(Stored items)
-- -- --

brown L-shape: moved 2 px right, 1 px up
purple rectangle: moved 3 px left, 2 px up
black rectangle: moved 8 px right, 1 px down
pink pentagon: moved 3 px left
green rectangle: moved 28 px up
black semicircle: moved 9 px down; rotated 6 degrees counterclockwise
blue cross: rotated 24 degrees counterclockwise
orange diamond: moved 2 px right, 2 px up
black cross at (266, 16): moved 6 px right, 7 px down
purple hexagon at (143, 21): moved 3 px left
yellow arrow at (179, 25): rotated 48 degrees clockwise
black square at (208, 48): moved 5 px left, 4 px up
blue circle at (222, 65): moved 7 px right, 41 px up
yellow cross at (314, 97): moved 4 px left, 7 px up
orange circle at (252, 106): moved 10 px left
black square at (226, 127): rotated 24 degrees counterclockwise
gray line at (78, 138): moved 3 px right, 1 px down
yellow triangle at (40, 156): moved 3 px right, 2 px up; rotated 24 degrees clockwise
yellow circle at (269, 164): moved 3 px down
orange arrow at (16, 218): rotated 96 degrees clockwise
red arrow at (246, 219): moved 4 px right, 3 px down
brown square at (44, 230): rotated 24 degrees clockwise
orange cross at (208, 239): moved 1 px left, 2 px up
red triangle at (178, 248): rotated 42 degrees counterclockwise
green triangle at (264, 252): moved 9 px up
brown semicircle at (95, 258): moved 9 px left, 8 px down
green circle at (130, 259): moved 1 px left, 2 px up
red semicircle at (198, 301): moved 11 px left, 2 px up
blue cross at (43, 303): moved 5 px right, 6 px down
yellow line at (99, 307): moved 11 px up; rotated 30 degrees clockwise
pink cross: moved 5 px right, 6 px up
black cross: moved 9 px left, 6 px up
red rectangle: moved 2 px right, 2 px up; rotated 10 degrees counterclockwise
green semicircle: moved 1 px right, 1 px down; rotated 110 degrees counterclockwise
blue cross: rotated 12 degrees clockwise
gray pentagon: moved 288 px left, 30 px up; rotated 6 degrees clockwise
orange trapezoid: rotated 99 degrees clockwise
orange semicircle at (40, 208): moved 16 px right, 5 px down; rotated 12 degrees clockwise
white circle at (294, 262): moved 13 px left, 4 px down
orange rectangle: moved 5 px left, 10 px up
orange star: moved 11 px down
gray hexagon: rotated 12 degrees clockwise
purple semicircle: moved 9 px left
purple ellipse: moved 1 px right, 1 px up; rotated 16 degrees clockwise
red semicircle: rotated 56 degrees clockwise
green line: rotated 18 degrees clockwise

-- -- --

Given problem => Reproduce every line of the data above word for word, in the same order.

Solution for this exercise =>
brown L-shape: moved 2 px right, 1 px up
purple rectangle: moved 3 px left, 2 px up
black rectangle: moved 8 px right, 1 px down
pink pentagon: moved 3 px left
green rectangle: moved 28 px up
black semicircle: moved 9 px down; rotated 6 degrees counterclockwise
blue cross: rotated 24 degrees counterclockwise
orange diamond: moved 2 px right, 2 px up
black cross at (266, 16): moved 6 px right, 7 px down
purple hexagon at (143, 21): moved 3 px left
yellow arrow at (179, 25): rotated 48 degrees clockwise
black square at (208, 48): moved 5 px left, 4 px up
blue circle at (222, 65): moved 7 px right, 41 px up
yellow cross at (314, 97): moved 4 px left, 7 px up
orange circle at (252, 106): moved 10 px left
black square at (226, 127): rotated 24 degrees counterclockwise
gray line at (78, 138): moved 3 px right, 1 px down
yellow triangle at (40, 156): moved 3 px right, 2 px up; rotated 24 degrees clockwise
yellow circle at (269, 164): moved 3 px down
orange arrow at (16, 218): rotated 96 degrees clockwise
red arrow at (246, 219): moved 4 px right, 3 px down
brown square at (44, 230): rotated 24 degrees clockwise
orange cross at (208, 239): moved 1 px left, 2 px up
red triangle at (178, 248): rotated 42 degrees counterclockwise
green triangle at (264, 252): moved 9 px up
brown semicircle at (95, 258): moved 9 px left, 8 px down
green circle at (130, 259): moved 1 px left, 2 px up
red semicircle at (198, 301): moved 11 px left, 2 px up
blue cross at (43, 303): moved 5 px right, 6 px down
yellow line at (99, 307): moved 11 px up; rotated 30 degrees clockwise
pink cross: moved 5 px right, 6 px up
black cross: moved 9 px left, 6 px up
red rectangle: moved 2 px right, 2 px up; rotated 10 degrees counterclockwise
green semicircle: moved 1 px right, 1 px down; rotated 110 degrees counterclockwise
blue cross: rotated 12 degrees clockwise
gray pentagon: moved 288 px left, 30 px up; rotated 6 degrees clockwise
orange trapezoid: rotated 99 degrees clockwise
orange semicircle at (40, 208): moved 16 px right, 5 px down; rotated 12 degrees clockwise
white circle at (294, 262): moved 13 px left, 4 px down
orange rectangle: moved 5 px left, 10 px up
orange star: moved 11 px down
gray hexagon: rotated 12 degrees clockwise
purple semicircle: moved 9 px left
purple ellipse: moved 1 px right, 1 px up; rotated 16 degrees clockwise
red semicircle: rotated 56 degrees clockwise
green line: rotated 18 degrees clockwise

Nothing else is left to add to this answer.